_What is needed:_ Below are the records; give again exactly the line with "pink cone F6", the line with "green brick A3:C3", and each line that lies between them, and nothing besides.

[Opening Records shown section]

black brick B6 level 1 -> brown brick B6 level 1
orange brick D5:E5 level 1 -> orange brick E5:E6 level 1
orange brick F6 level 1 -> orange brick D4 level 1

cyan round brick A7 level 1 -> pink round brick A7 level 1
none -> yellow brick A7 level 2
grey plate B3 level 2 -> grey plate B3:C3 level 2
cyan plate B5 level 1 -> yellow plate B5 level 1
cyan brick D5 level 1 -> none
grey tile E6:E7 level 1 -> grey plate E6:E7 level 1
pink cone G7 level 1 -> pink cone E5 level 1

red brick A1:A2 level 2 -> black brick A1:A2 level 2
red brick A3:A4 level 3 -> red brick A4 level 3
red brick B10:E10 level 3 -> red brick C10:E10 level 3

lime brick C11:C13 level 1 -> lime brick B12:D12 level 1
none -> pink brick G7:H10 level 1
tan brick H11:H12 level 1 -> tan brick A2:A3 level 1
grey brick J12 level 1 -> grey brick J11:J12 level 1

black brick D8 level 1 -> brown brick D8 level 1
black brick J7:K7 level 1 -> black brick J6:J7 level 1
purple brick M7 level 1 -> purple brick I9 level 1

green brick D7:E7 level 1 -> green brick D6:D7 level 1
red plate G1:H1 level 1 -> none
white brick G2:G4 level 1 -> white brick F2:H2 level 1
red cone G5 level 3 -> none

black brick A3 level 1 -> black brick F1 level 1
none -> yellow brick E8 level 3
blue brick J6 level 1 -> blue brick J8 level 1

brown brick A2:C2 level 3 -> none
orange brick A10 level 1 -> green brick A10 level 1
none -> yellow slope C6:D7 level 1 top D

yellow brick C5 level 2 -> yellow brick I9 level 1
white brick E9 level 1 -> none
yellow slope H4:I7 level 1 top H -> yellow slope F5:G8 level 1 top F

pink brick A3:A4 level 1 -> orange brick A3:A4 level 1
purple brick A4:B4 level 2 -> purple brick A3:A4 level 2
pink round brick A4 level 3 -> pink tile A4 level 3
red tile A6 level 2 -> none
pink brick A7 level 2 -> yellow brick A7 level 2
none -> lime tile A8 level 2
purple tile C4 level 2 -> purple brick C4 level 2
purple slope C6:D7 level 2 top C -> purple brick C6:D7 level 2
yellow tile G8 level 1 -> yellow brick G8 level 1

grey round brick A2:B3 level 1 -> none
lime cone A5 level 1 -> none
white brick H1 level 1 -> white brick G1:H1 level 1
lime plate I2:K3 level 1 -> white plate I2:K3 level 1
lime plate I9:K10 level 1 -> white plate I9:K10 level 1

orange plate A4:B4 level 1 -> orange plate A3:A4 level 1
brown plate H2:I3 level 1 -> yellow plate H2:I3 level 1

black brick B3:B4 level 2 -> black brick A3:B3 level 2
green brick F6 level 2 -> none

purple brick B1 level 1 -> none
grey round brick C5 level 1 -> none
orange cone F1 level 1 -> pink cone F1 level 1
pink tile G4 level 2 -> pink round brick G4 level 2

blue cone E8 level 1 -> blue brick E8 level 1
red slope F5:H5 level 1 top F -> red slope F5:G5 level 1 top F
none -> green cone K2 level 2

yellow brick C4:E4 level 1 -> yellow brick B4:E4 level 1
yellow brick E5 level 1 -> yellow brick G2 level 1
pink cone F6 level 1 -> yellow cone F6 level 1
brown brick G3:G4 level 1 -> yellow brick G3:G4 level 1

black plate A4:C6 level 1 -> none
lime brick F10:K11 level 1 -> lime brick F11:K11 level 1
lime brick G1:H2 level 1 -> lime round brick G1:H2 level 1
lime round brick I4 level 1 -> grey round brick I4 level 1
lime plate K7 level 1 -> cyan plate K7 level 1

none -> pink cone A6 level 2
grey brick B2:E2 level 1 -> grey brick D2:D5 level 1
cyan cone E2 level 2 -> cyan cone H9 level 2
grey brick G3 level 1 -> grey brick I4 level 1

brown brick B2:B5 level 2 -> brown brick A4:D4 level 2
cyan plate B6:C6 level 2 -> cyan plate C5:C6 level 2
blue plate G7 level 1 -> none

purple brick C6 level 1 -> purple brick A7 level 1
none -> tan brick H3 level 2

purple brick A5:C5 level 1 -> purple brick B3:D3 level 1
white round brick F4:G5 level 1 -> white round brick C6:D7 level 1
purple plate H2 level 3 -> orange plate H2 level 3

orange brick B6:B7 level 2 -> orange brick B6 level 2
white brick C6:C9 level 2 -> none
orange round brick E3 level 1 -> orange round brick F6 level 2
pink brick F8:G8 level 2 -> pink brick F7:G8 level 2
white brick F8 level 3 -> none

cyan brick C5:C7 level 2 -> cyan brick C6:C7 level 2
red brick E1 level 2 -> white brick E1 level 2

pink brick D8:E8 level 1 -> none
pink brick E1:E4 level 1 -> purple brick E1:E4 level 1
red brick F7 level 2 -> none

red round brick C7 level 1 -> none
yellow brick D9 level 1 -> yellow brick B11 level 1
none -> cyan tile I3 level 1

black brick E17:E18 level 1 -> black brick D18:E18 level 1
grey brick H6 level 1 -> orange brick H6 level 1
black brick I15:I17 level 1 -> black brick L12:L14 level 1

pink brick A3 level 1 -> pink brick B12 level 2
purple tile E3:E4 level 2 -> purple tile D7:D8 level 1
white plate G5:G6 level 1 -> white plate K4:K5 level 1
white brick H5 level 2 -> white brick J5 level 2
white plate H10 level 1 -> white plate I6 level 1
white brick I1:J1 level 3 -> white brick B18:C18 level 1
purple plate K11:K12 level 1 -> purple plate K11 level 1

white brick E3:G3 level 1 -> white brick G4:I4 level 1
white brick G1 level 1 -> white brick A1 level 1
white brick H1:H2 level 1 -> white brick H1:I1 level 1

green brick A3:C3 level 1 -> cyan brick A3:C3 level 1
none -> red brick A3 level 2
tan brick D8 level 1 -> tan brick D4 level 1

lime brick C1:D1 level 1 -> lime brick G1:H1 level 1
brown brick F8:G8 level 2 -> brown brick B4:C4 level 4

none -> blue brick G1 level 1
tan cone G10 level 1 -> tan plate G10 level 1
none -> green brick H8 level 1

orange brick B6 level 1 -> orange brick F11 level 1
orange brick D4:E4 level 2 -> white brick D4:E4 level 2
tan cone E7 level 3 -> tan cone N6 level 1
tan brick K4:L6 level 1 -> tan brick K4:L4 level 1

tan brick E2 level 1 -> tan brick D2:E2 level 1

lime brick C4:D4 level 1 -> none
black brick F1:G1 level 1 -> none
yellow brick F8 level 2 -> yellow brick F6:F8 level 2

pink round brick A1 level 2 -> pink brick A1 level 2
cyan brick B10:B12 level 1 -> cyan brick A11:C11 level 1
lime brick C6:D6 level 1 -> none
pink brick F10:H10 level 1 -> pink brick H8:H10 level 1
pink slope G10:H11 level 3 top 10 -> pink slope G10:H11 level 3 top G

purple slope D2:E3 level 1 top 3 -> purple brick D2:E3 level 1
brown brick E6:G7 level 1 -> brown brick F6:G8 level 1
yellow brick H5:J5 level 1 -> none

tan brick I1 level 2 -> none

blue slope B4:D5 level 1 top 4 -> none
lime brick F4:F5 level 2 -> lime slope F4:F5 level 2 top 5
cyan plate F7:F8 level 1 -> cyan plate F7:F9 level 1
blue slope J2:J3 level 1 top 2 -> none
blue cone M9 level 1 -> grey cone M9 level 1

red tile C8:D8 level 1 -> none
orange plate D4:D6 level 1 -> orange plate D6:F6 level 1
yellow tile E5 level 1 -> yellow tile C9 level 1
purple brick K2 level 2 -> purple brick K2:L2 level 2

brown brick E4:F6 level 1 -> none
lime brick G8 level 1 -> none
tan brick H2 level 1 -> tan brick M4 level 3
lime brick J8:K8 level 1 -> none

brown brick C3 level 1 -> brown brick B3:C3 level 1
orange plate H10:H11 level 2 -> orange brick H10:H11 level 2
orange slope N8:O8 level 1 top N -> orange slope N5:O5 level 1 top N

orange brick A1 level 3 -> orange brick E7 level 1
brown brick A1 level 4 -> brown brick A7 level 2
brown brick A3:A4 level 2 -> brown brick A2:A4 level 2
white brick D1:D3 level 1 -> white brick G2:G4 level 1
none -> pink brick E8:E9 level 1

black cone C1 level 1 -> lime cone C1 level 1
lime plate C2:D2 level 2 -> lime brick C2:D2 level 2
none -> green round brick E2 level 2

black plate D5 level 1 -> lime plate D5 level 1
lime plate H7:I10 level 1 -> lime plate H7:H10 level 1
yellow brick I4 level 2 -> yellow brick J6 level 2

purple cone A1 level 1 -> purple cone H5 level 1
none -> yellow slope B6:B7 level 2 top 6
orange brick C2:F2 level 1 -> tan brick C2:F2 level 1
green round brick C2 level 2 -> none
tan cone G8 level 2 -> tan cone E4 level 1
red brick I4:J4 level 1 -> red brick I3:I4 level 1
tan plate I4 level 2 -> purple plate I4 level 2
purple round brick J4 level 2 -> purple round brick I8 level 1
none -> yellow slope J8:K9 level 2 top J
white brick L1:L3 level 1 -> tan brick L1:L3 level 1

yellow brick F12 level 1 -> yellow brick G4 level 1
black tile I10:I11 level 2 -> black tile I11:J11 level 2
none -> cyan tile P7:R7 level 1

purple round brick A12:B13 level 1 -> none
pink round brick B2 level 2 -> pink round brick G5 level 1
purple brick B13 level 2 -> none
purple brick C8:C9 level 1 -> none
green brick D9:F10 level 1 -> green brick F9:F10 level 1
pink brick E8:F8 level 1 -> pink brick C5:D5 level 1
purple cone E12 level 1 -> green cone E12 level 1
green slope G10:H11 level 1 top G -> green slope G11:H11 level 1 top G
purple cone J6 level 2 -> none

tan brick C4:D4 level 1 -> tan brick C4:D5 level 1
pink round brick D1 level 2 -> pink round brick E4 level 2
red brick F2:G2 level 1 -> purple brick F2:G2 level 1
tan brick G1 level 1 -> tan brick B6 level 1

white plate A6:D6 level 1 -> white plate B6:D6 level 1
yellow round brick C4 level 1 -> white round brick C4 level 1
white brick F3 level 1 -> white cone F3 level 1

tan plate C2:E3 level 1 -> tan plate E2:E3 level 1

[Closing Records shown section]

_Your response:_
pink cone F6 level 1 -> yellow cone F6 level 1
brown brick G3:G4 level 1 -> yellow brick G3:G4 level 1

black plate A4:C6 level 1 -> none
lime brick F10:K11 level 1 -> lime brick F11:K11 level 1
lime brick G1:H2 level 1 -> lime round brick G1:H2 level 1
lime round brick I4 level 1 -> grey round brick I4 level 1
lime plate K7 level 1 -> cyan plate K7 level 1

none -> pink cone A6 level 2
grey brick B2:E2 level 1 -> grey brick D2:D5 level 1
cyan cone E2 level 2 -> cyan cone H9 level 2
grey brick G3 level 1 -> grey brick I4 level 1

brown brick B2:B5 level 2 -> brown brick A4:D4 level 2
cyan plate B6:C6 level 2 -> cyan plate C5:C6 level 2
blue plate G7 level 1 -> none

purple brick C6 level 1 -> purple brick A7 level 1
none -> tan brick H3 level 2

purple brick A5:C5 level 1 -> purple brick B3:D3 level 1
white round brick F4:G5 level 1 -> white round brick C6:D7 level 1
purple plate H2 level 3 -> orange plate H2 level 3

orange brick B6:B7 level 2 -> orange brick B6 level 2
white brick C6:C9 level 2 -> none
orange round brick E3 level 1 -> orange round brick F6 level 2
pink brick F8:G8 level 2 -> pink brick F7:G8 level 2
white brick F8 level 3 -> none

cyan brick C5:C7 level 2 -> cyan brick C6:C7 level 2
red brick E1 level 2 -> white brick E1 level 2

pink brick D8:E8 level 1 -> none
pink brick E1:E4 level 1 -> purple brick E1:E4 level 1
red brick F7 level 2 -> none

red round brick C7 level 1 -> none
yellow brick D9 level 1 -> yellow brick B11 level 1
none -> cyan tile I3 level 1

black brick E17:E18 level 1 -> black brick D18:E18 level 1
grey brick H6 level 1 -> orange brick H6 level 1
black brick I15:I17 level 1 -> black brick L12:L14 level 1

pink brick A3 level 1 -> pink brick B12 level 2
purple tile E3:E4 level 2 -> purple tile D7:D8 level 1
white plate G5:G6 level 1 -> white plate K4:K5 level 1
white brick H5 level 2 -> white brick J5 level 2
white plate H10 level 1 -> white plate I6 level 1
white brick I1:J1 level 3 -> white brick B18:C18 level 1
purple plate K11:K12 level 1 -> purple plate K11 level 1

white brick E3:G3 level 1 -> white brick G4:I4 level 1
white brick G1 level 1 -> white brick A1 level 1
white brick H1:H2 level 1 -> white brick H1:I1 level 1

green brick A3:C3 level 1 -> cyan brick A3:C3 level 1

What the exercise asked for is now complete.